_Exercise details_
Every line from the one with "(512, 397) = (332, 102): yellow" to the final line of the records should be printed exactly as it is, with pictures left out.

_Exercise data_
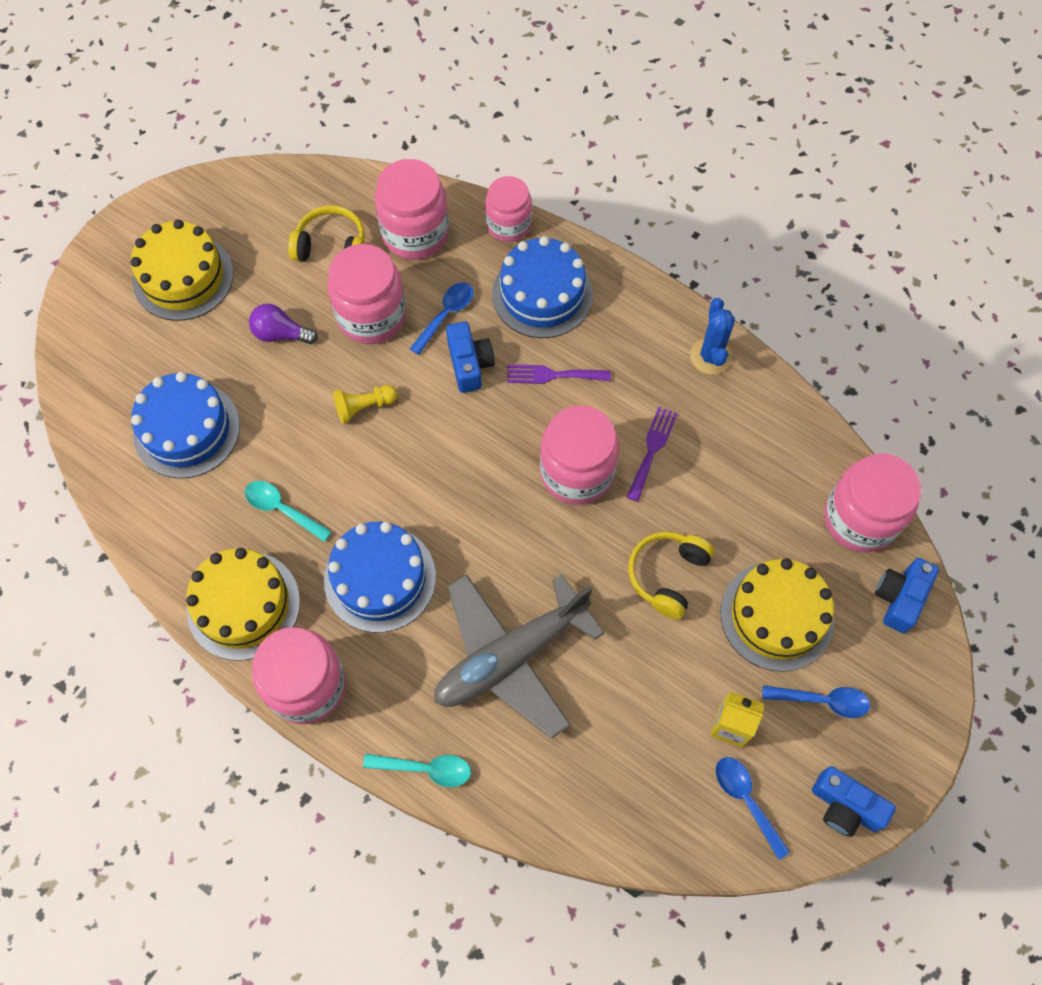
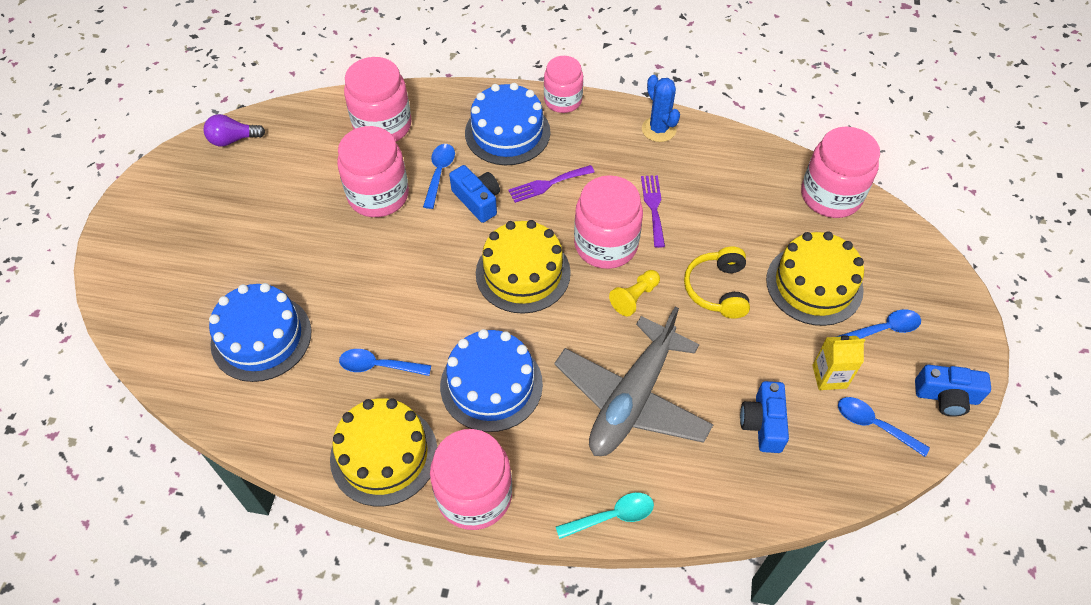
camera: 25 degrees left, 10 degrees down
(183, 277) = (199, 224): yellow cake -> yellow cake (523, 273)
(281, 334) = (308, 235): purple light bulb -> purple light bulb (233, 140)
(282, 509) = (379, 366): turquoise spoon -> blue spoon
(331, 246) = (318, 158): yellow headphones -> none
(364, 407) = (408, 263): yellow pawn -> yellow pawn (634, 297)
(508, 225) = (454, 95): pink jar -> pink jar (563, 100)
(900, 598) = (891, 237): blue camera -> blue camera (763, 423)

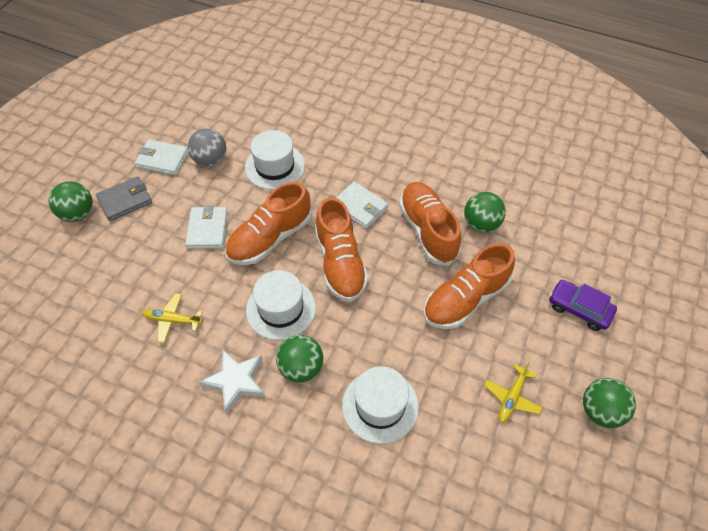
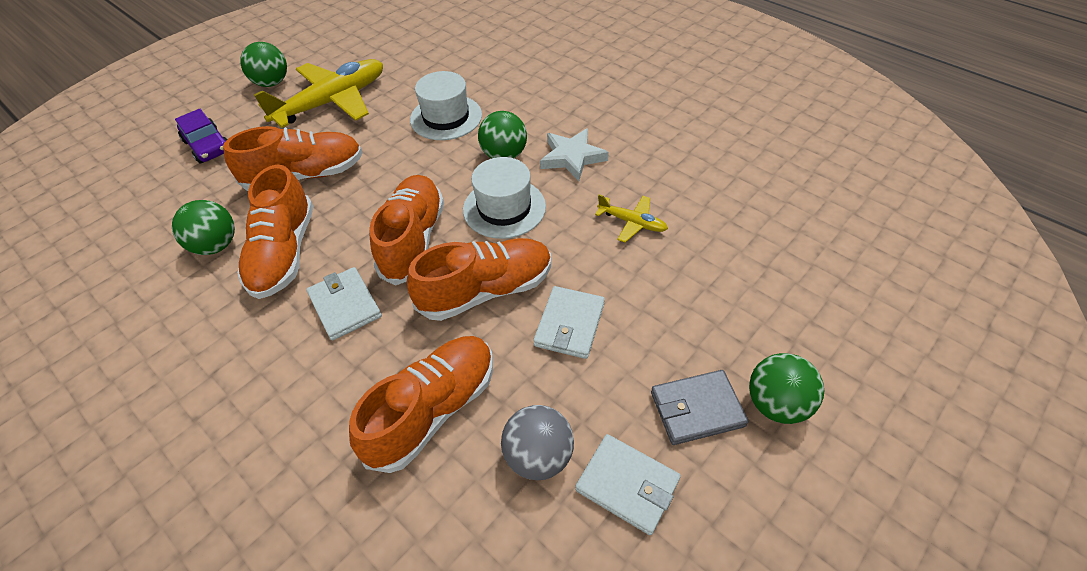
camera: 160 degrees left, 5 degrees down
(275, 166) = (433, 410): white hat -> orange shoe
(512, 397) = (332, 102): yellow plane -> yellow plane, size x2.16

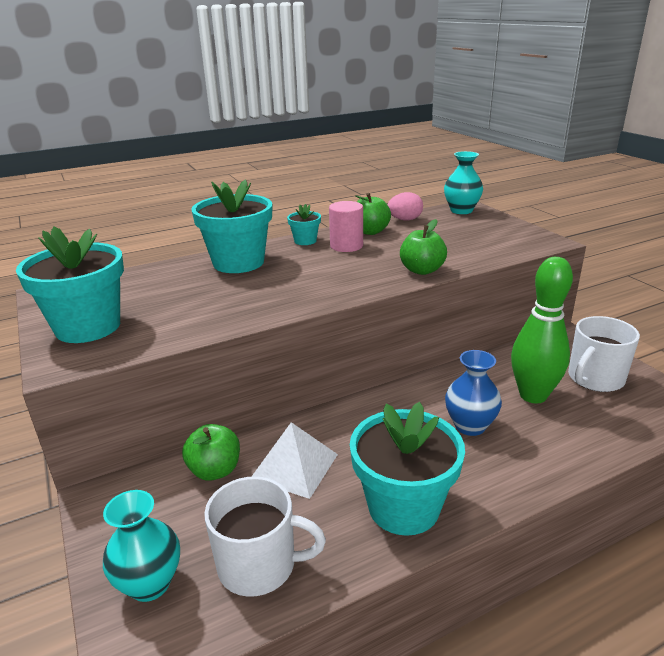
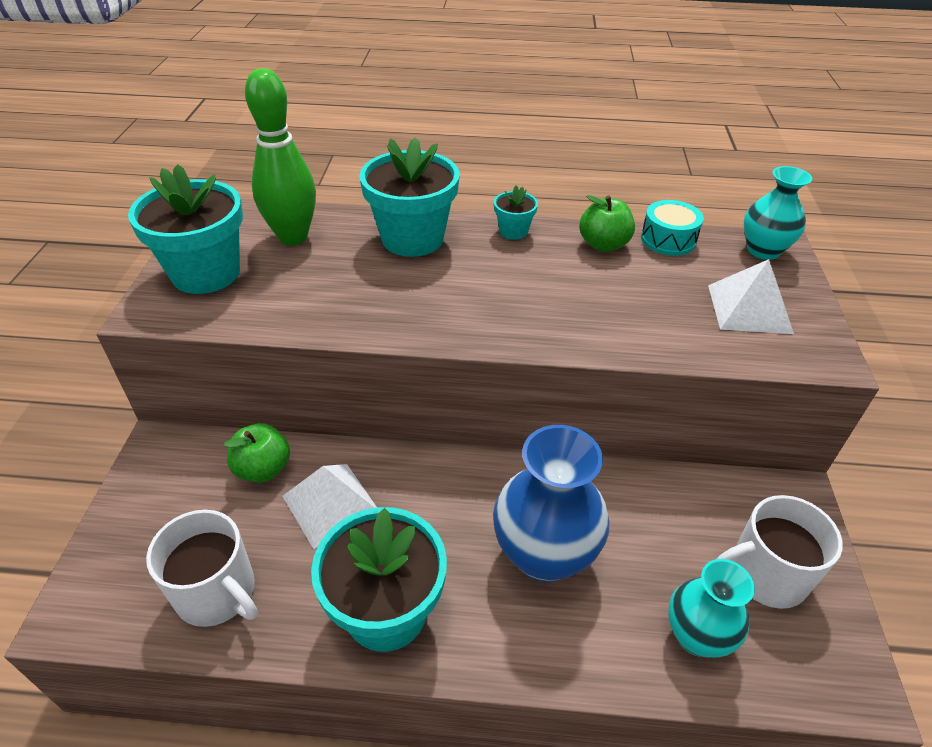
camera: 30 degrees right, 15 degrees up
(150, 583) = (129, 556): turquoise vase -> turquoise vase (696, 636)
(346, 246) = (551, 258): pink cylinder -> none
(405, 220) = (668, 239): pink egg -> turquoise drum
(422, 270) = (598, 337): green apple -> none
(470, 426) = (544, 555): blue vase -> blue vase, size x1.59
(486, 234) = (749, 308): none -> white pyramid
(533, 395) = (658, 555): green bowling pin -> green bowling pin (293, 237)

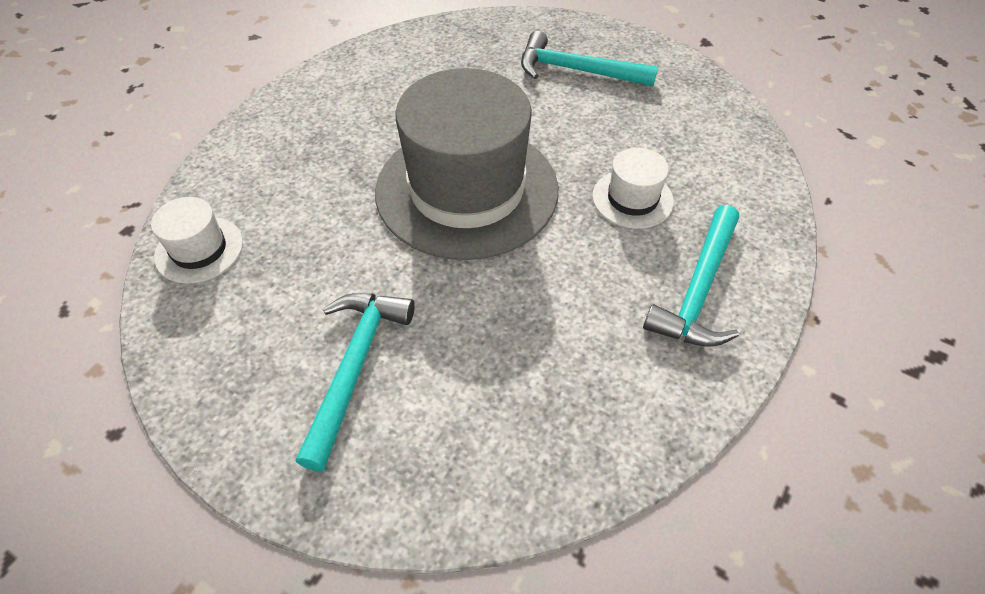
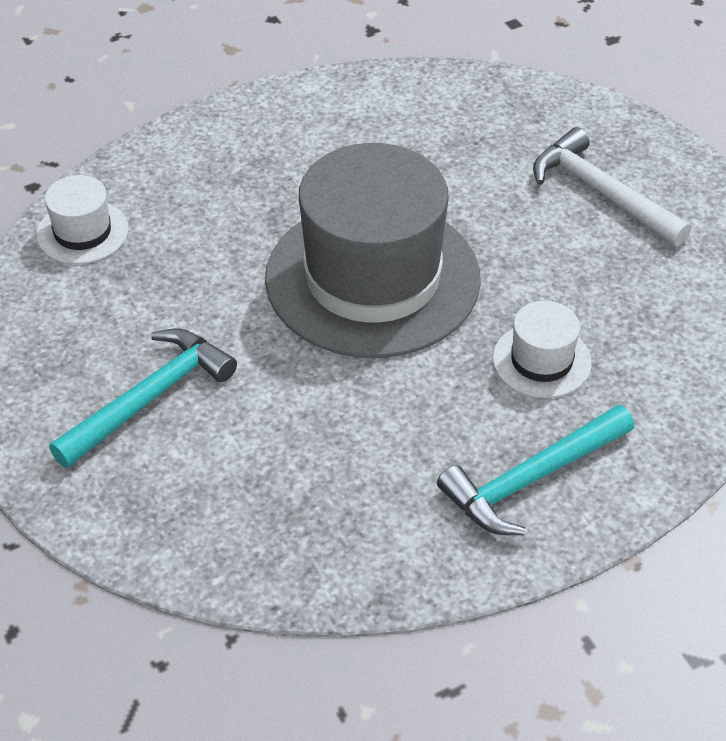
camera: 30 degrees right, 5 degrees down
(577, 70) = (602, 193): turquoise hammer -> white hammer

_Response_
(512, 397) = (332, 102): yellow plane -> yellow plane, size x2.16

camera: 30 degrees right, 15 degrees up
(150, 583) = (129, 556): turquoise vase -> turquoise vase (696, 636)
(346, 246) = (551, 258): pink cylinder -> none
(405, 220) = (668, 239): pink egg -> turquoise drum
(422, 270) = (598, 337): green apple -> none
(470, 426) = (544, 555): blue vase -> blue vase, size x1.59
(486, 234) = (749, 308): none -> white pyramid
(533, 395) = (658, 555): green bowling pin -> green bowling pin (293, 237)

camera: 30 degrees right, 5 degrees down
(577, 70) = (602, 193): turquoise hammer -> white hammer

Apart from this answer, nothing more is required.